--- EXERCISE BRIEF ---
Filter the entries for the word "grey". Copy each line that has it.

----------------------------------------

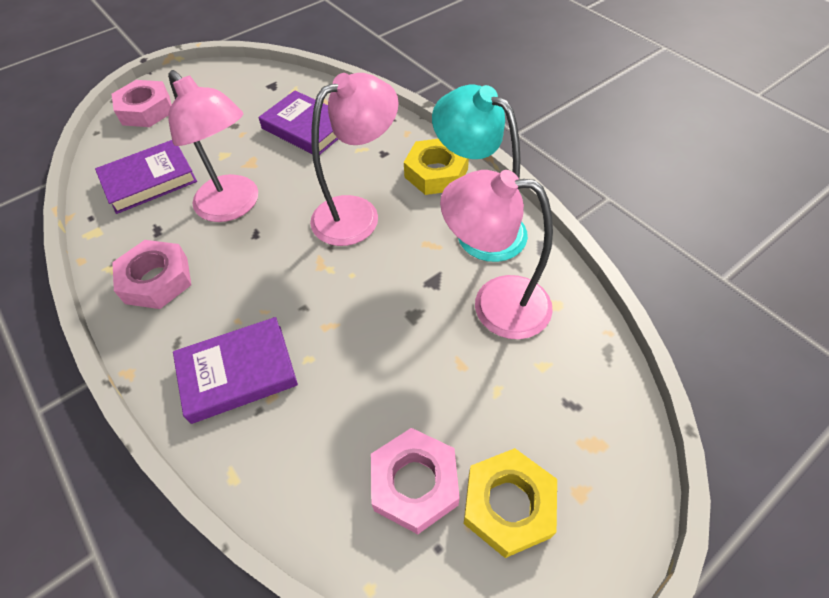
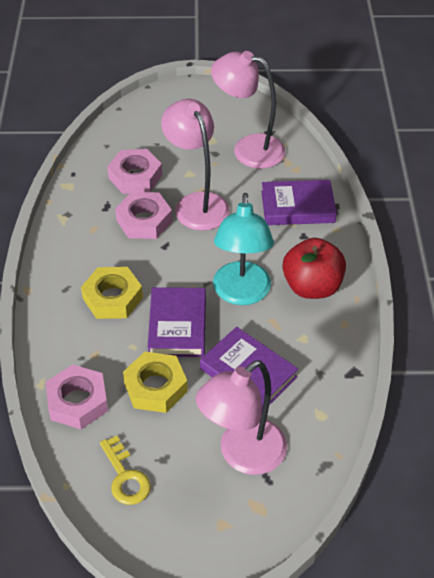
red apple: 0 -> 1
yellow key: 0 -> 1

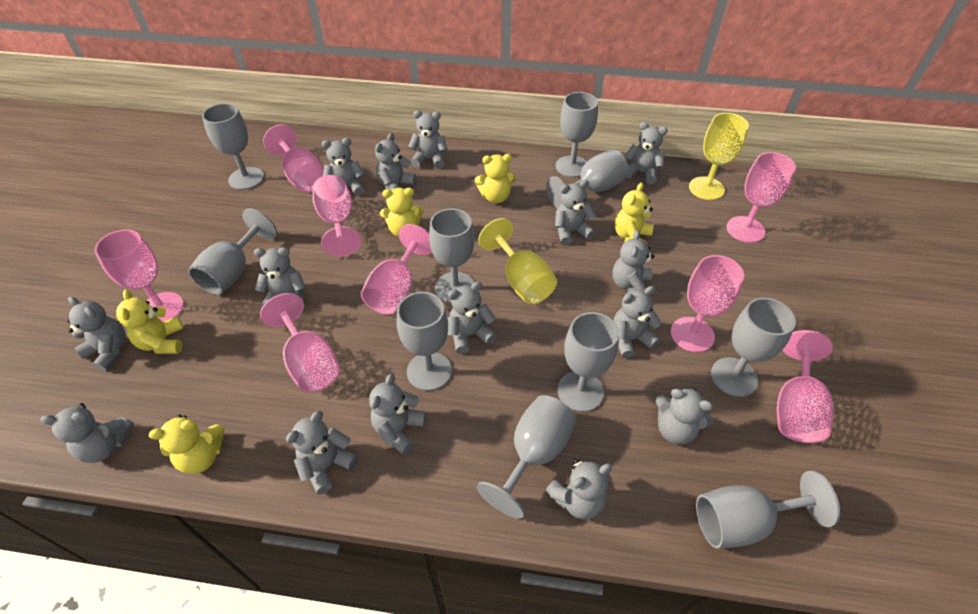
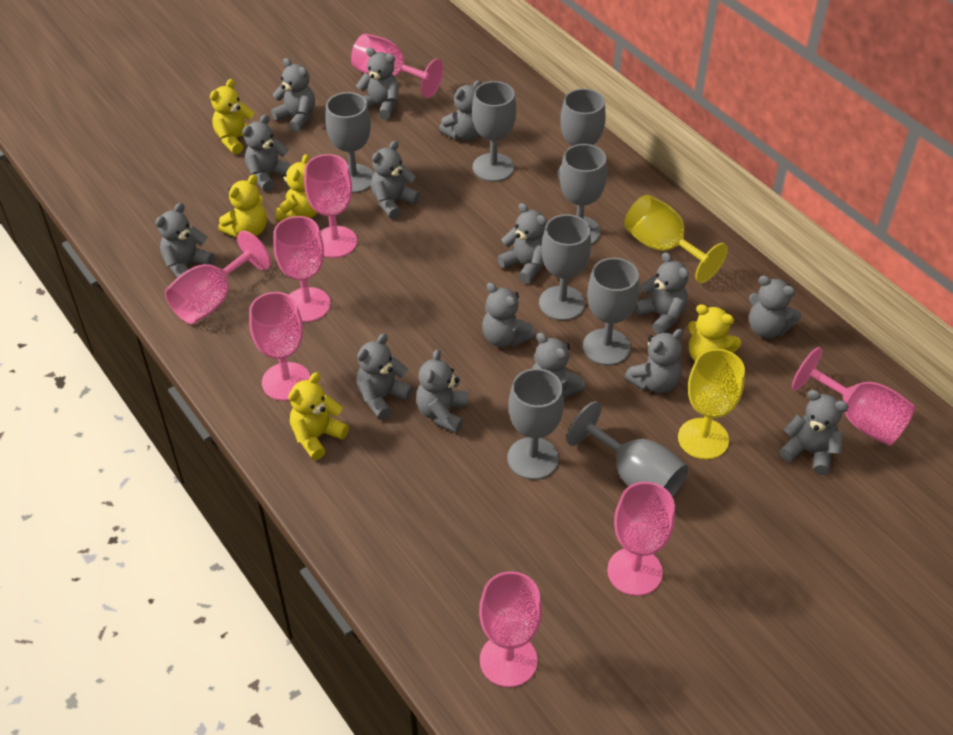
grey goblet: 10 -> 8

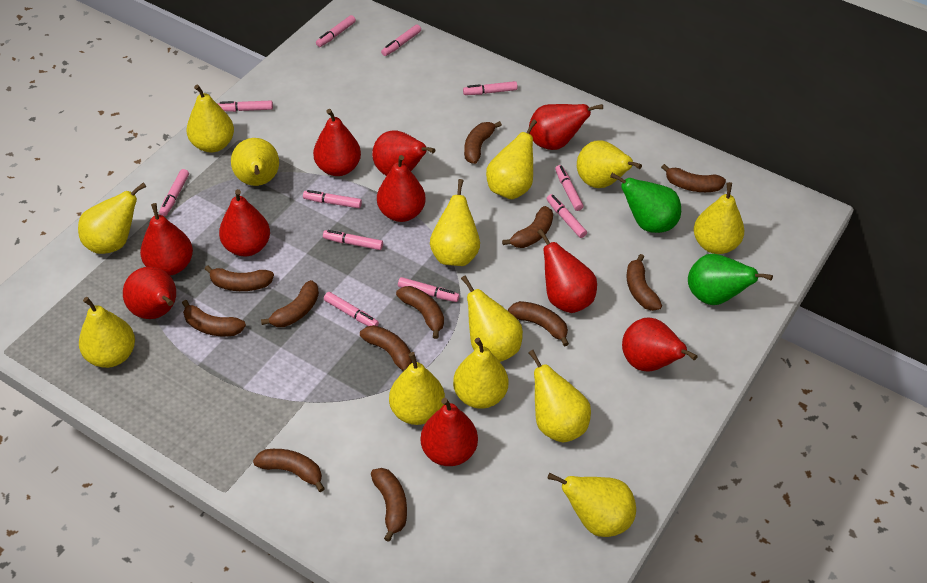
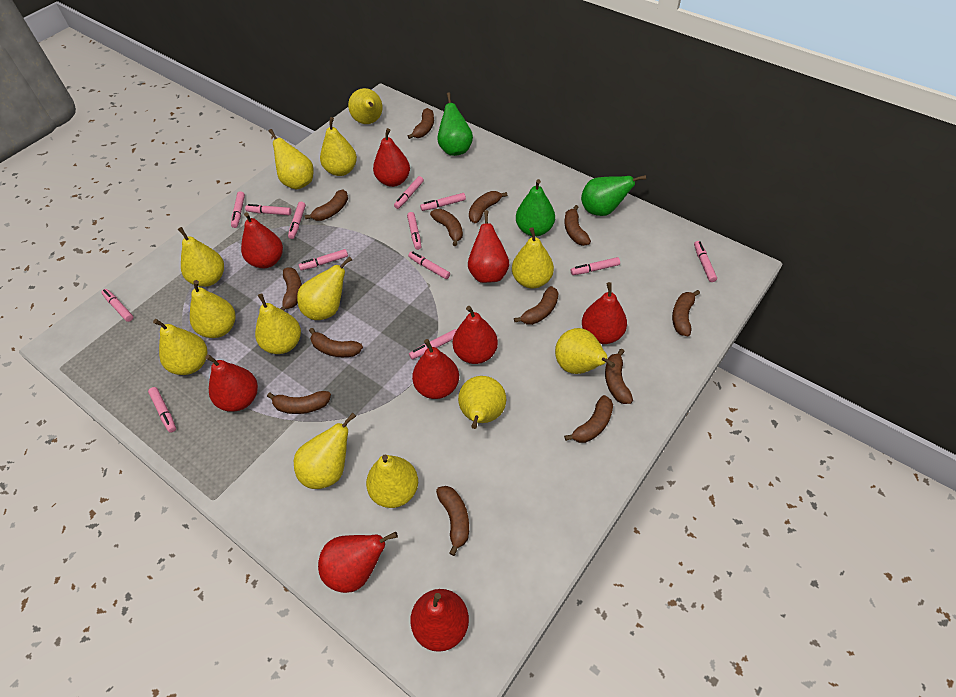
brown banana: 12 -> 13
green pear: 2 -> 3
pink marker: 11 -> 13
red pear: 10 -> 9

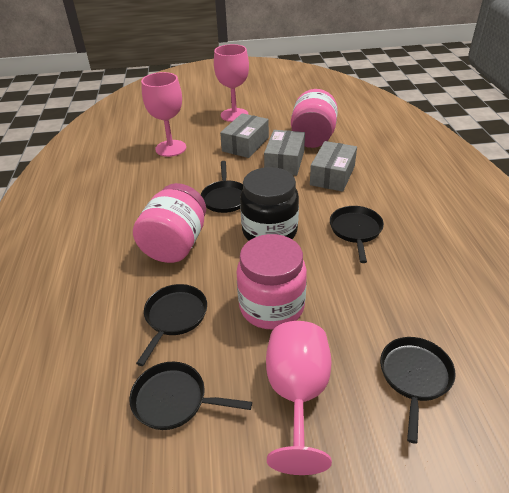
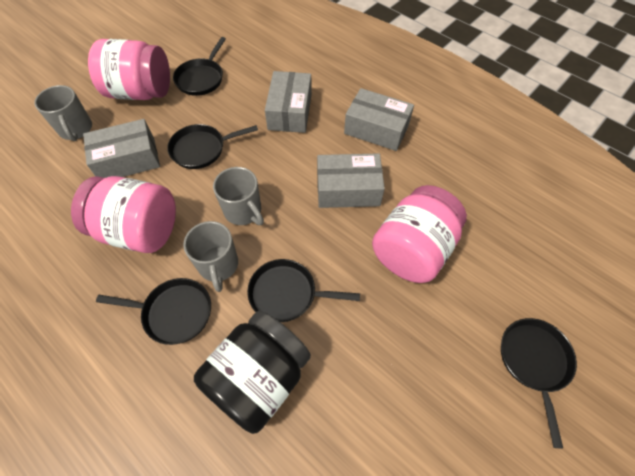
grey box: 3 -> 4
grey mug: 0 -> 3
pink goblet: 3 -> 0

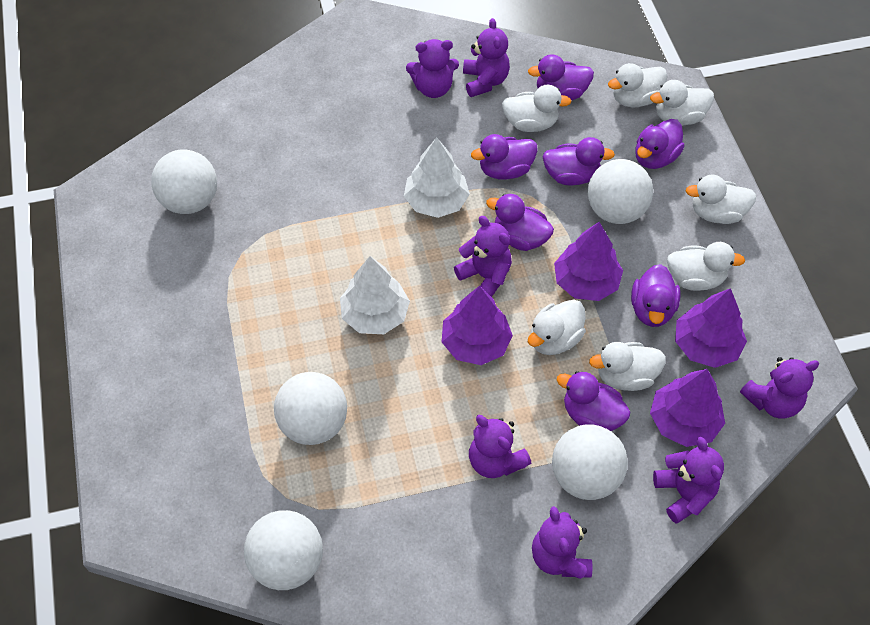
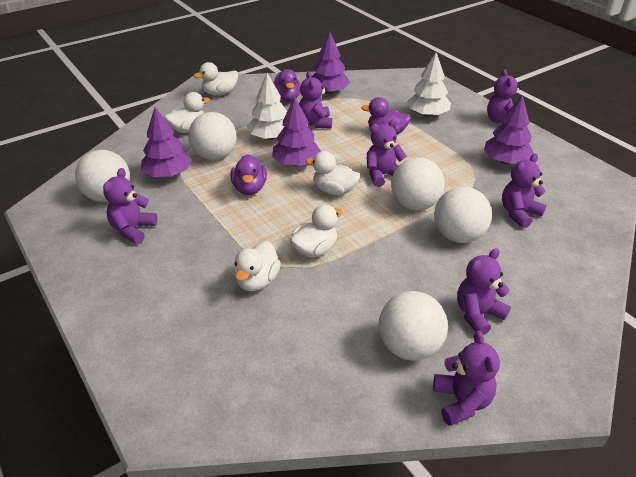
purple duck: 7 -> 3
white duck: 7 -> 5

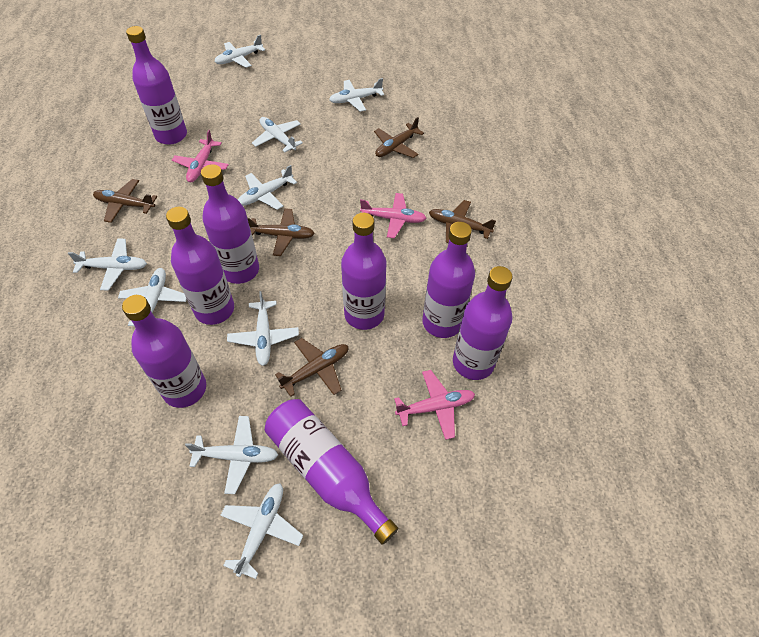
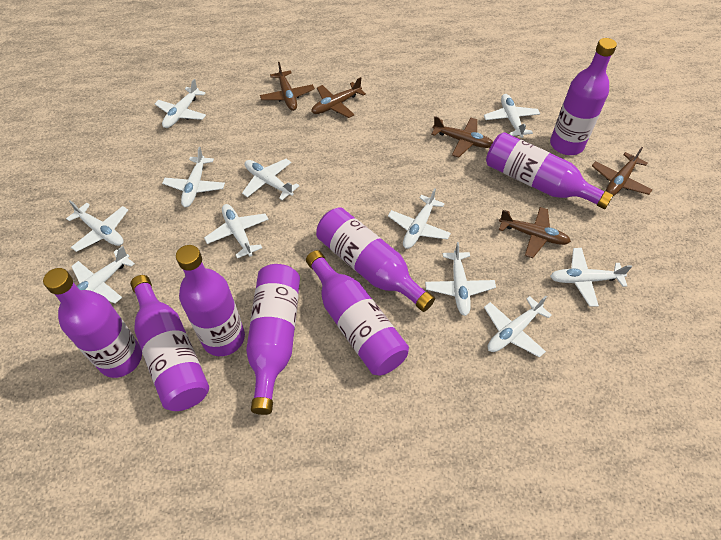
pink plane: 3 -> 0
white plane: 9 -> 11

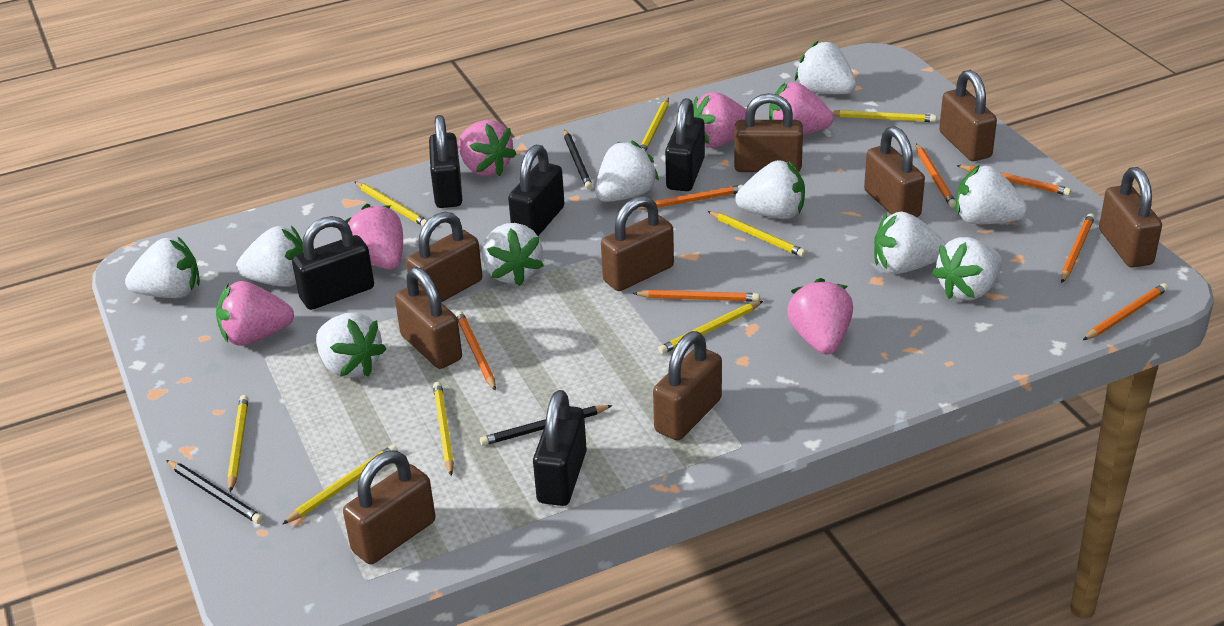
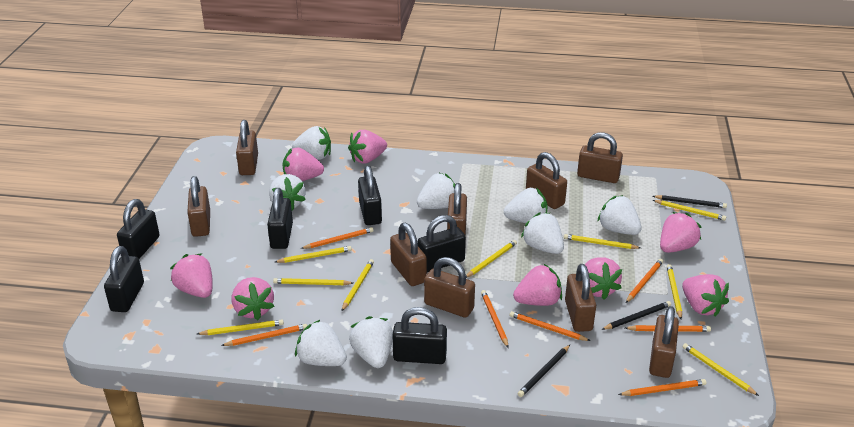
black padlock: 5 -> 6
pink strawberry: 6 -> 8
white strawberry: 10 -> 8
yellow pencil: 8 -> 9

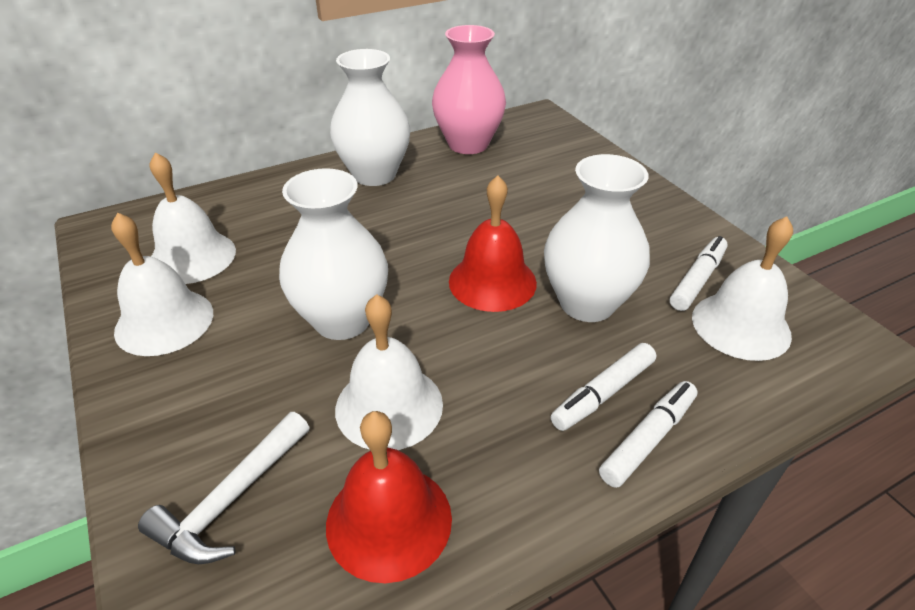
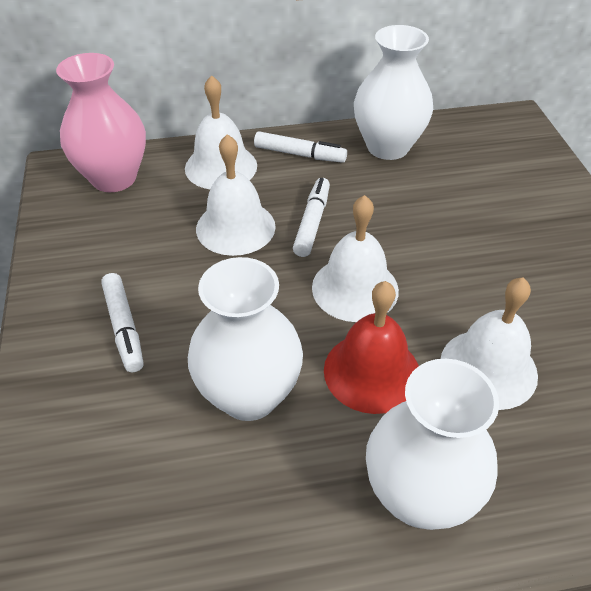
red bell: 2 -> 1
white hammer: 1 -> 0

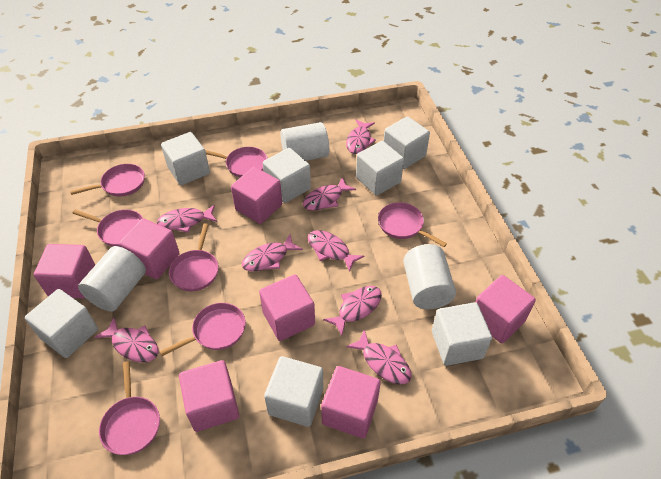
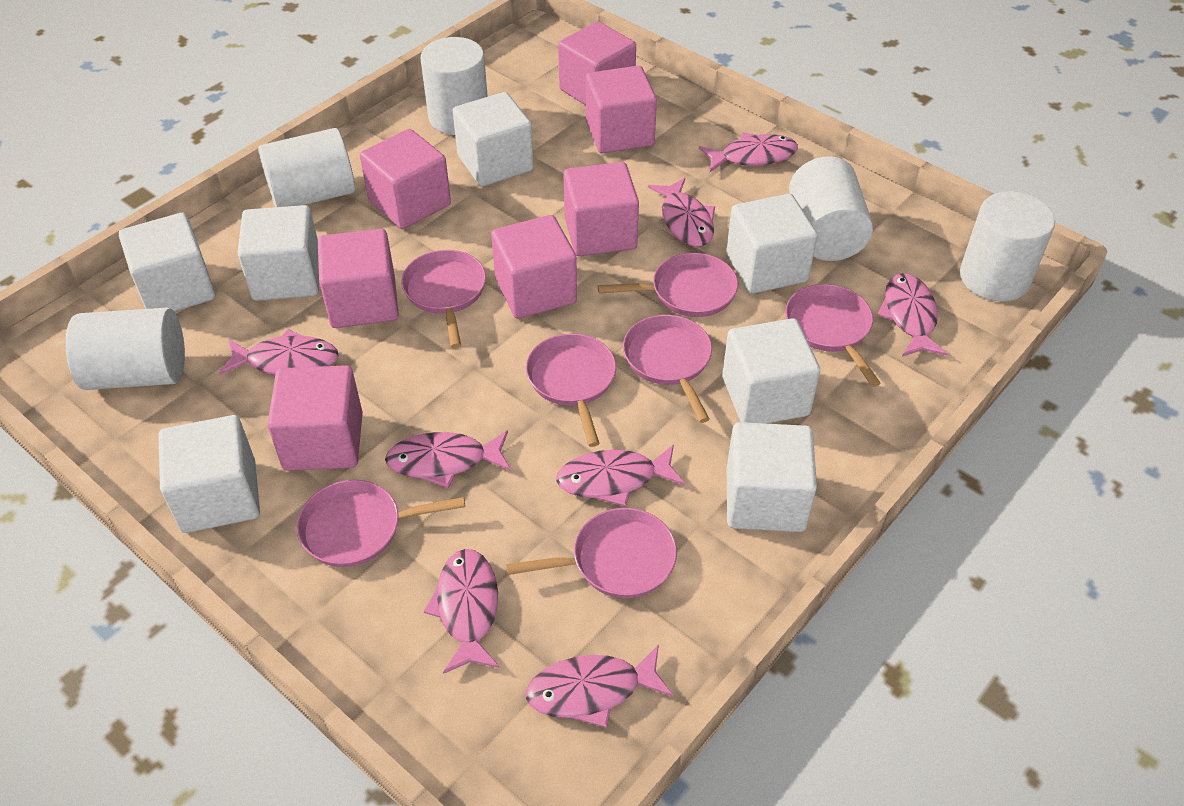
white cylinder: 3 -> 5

----------------------------------------

--- WRITTEN ANSWER ---
grey goblet: 10 -> 8
grey box: 3 -> 4
grey mug: 0 -> 3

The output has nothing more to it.